* _Activity_
Could you restate the data word for word and drop the pictures?

* _Supplied data_

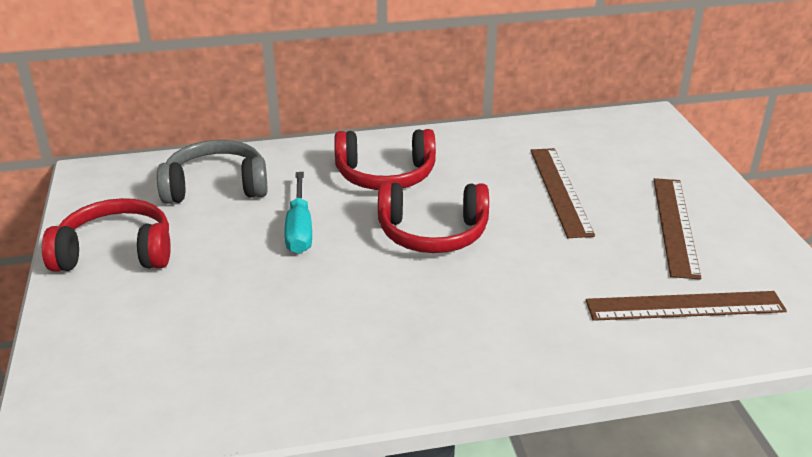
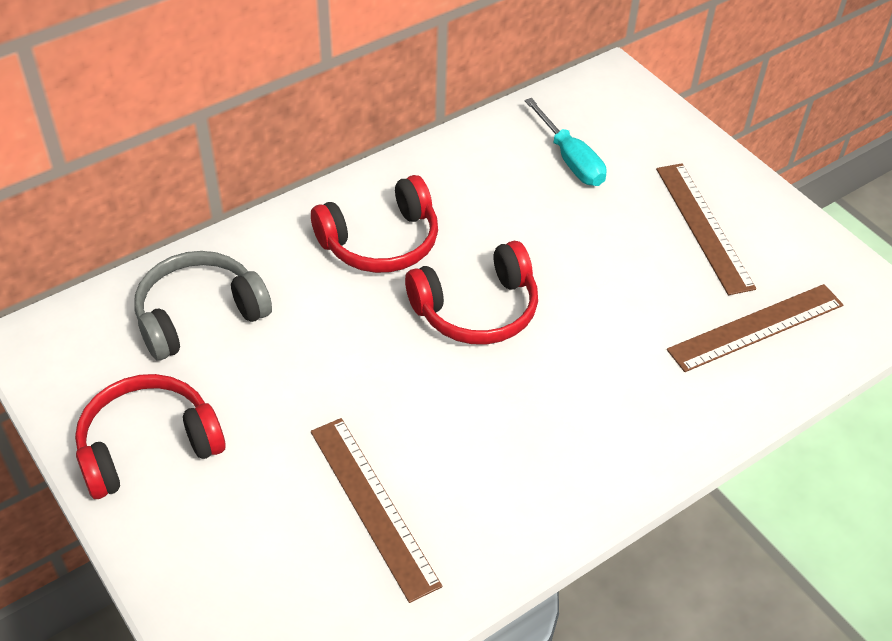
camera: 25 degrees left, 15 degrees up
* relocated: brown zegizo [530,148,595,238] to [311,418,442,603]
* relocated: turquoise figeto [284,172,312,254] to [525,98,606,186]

* _Answer for this exercise_
camera: 25 degrees left, 15 degrees up
* relocated: brown zegizo [530,148,595,238] to [311,418,442,603]
* relocated: turquoise figeto [284,172,312,254] to [525,98,606,186]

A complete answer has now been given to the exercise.